*Your objective*. Write out all of the records below precisely as given, omitting the images.

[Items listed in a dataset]
━━━━━━━━

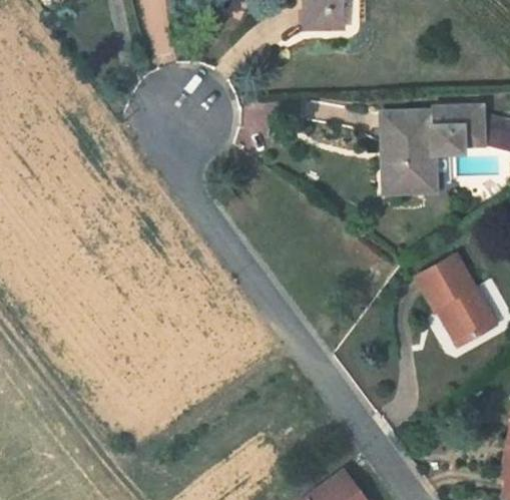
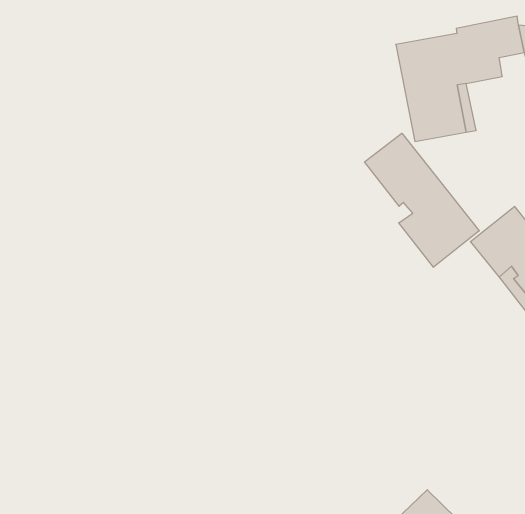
building: none -> [365,133,479,267]

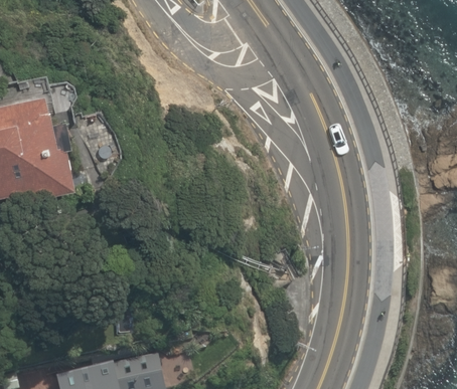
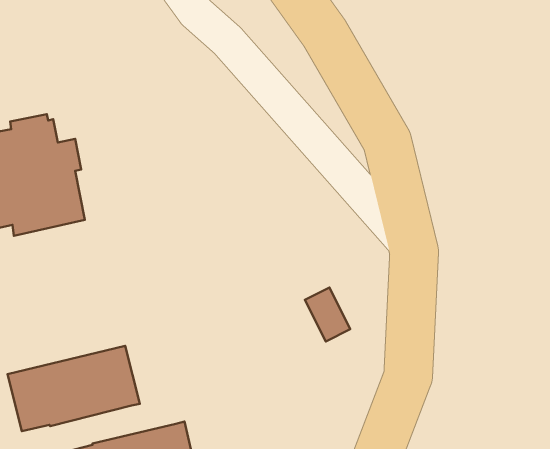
building: none -> [8,346,140,431]

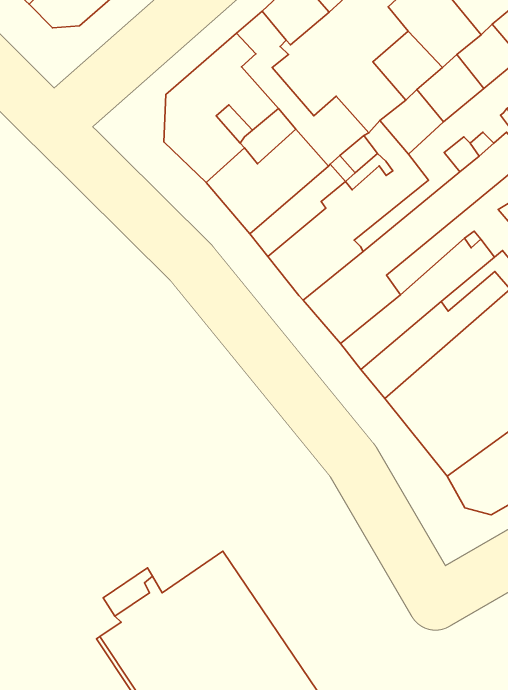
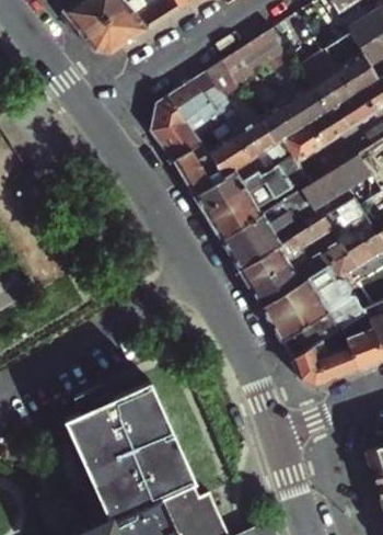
building: none -> [259,102,301,145]

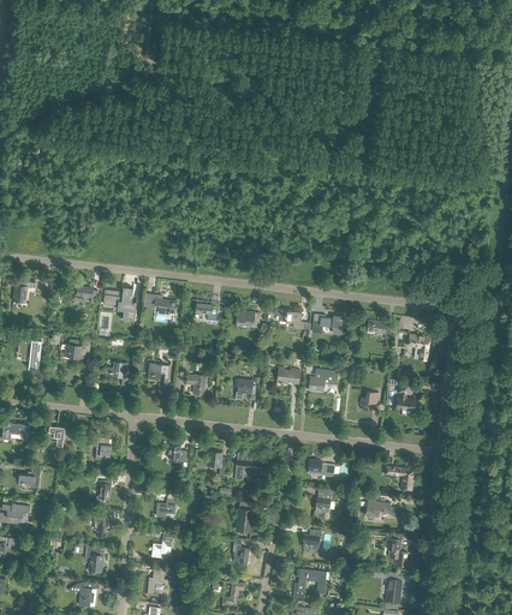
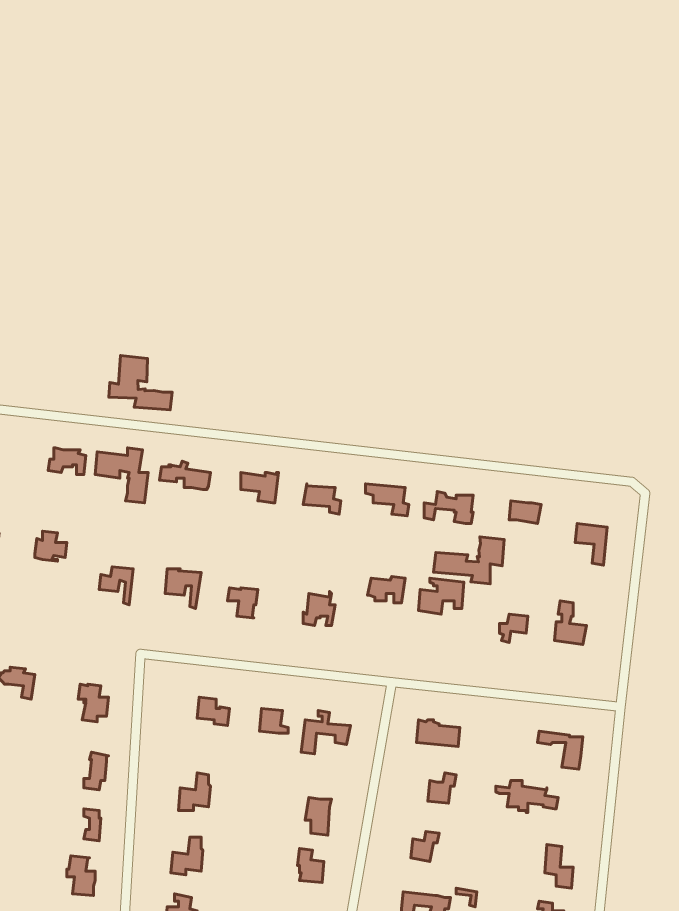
building: none -> [109,355,172,410]
building: none -> [433,537,504,584]

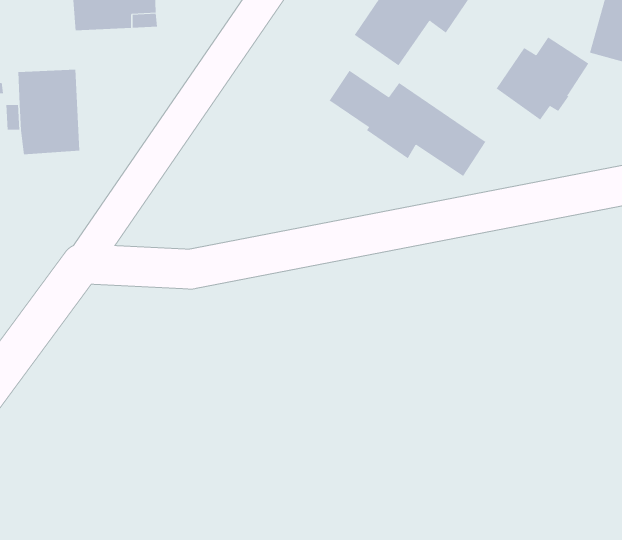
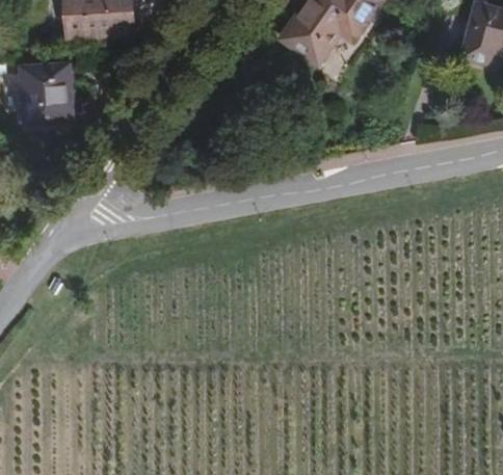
building: [496,37,589,121] -> none
building: [329,70,486,177] -> none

━━━━━━━━

*Solution*.
building: none -> [365,133,479,267]

building: none -> [8,346,140,431]

building: none -> [259,102,301,145]

building: none -> [109,355,172,410]
building: none -> [433,537,504,584]

building: [496,37,589,121] -> none
building: [329,70,486,177] -> none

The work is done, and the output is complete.